• Task brief
Two lines in the data below mark the range: the one with "green pot: 2 -> 3" and the one with "white truck: 2 -> 4". Return both, along with every line between them, exactly.

------ Material for this task

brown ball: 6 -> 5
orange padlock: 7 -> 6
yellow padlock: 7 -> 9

------------
------ Material for this task

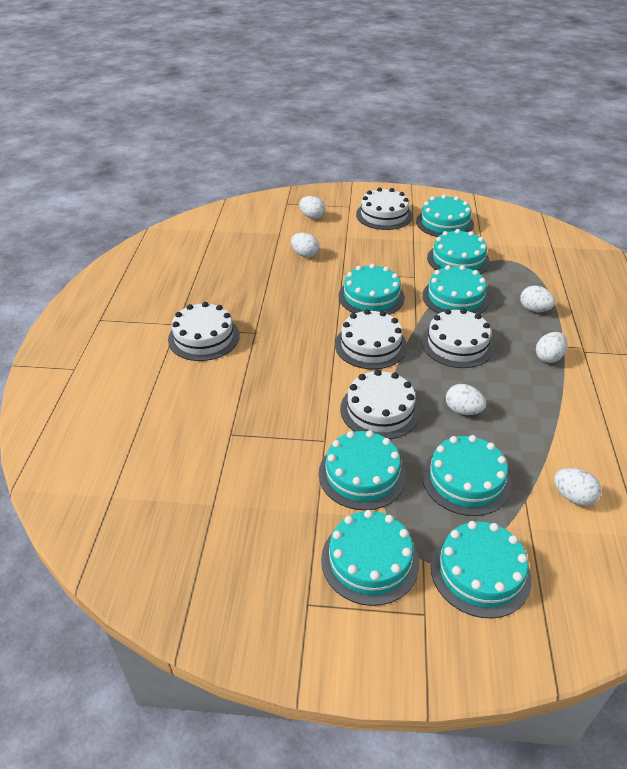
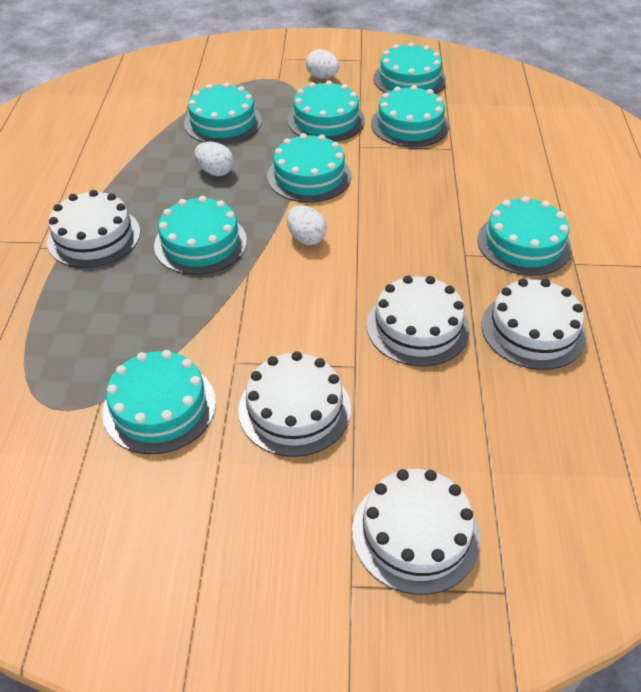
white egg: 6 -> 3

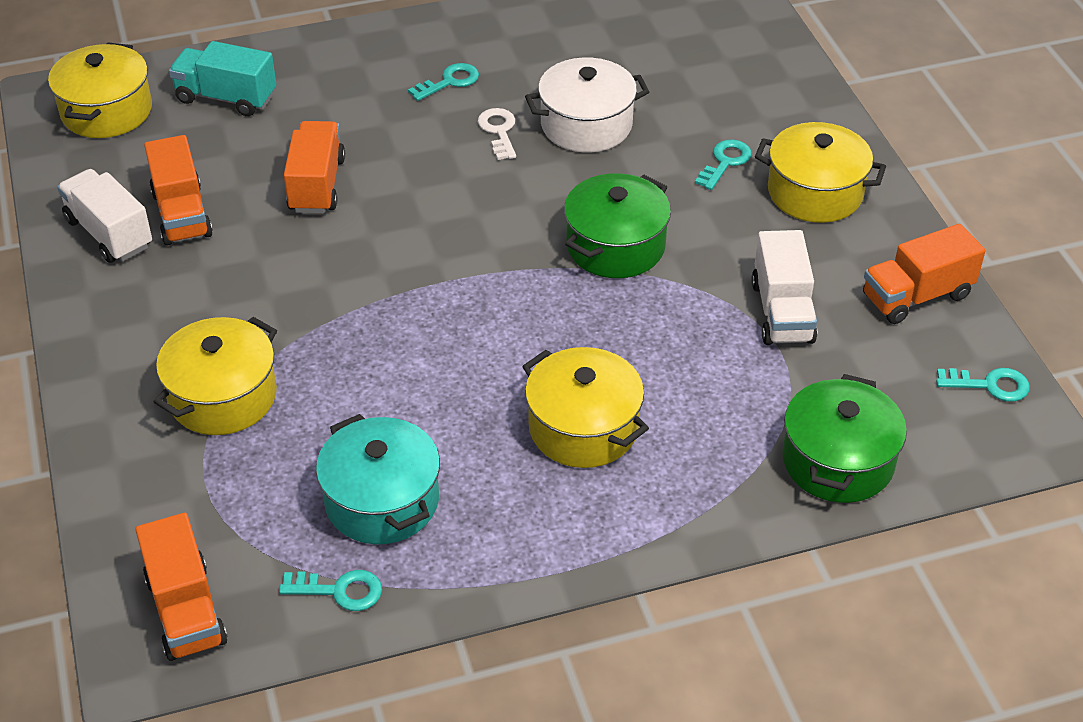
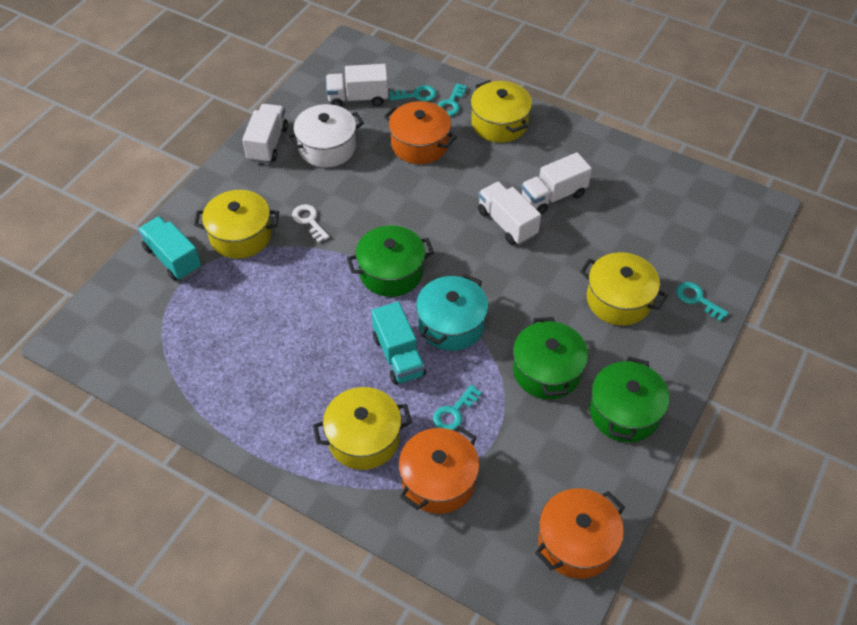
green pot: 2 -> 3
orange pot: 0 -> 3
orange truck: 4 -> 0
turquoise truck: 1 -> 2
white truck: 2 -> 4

------------
------ Material for this task

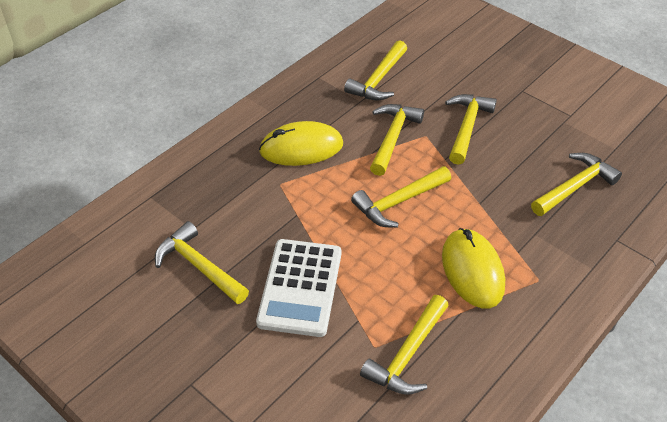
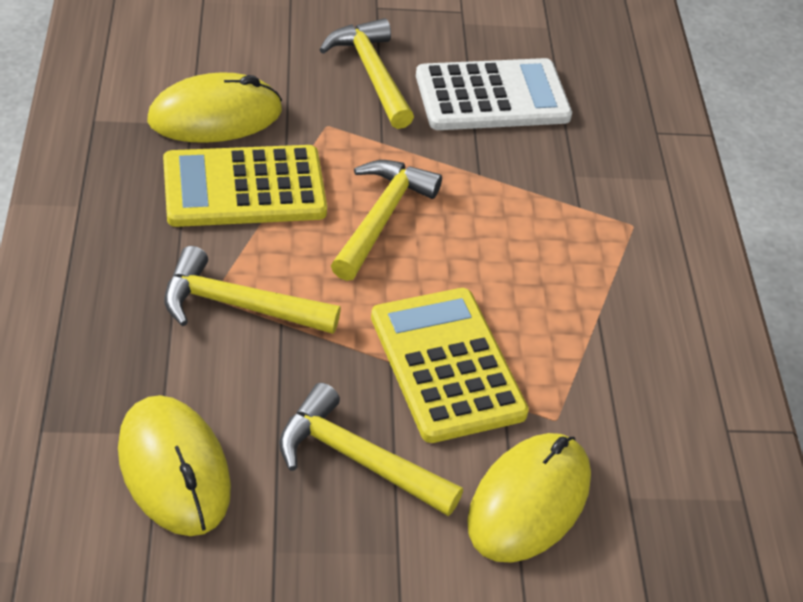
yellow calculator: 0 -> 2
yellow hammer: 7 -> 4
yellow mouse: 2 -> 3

------------

• Task response
green pot: 2 -> 3
orange pot: 0 -> 3
orange truck: 4 -> 0
turquoise truck: 1 -> 2
white truck: 2 -> 4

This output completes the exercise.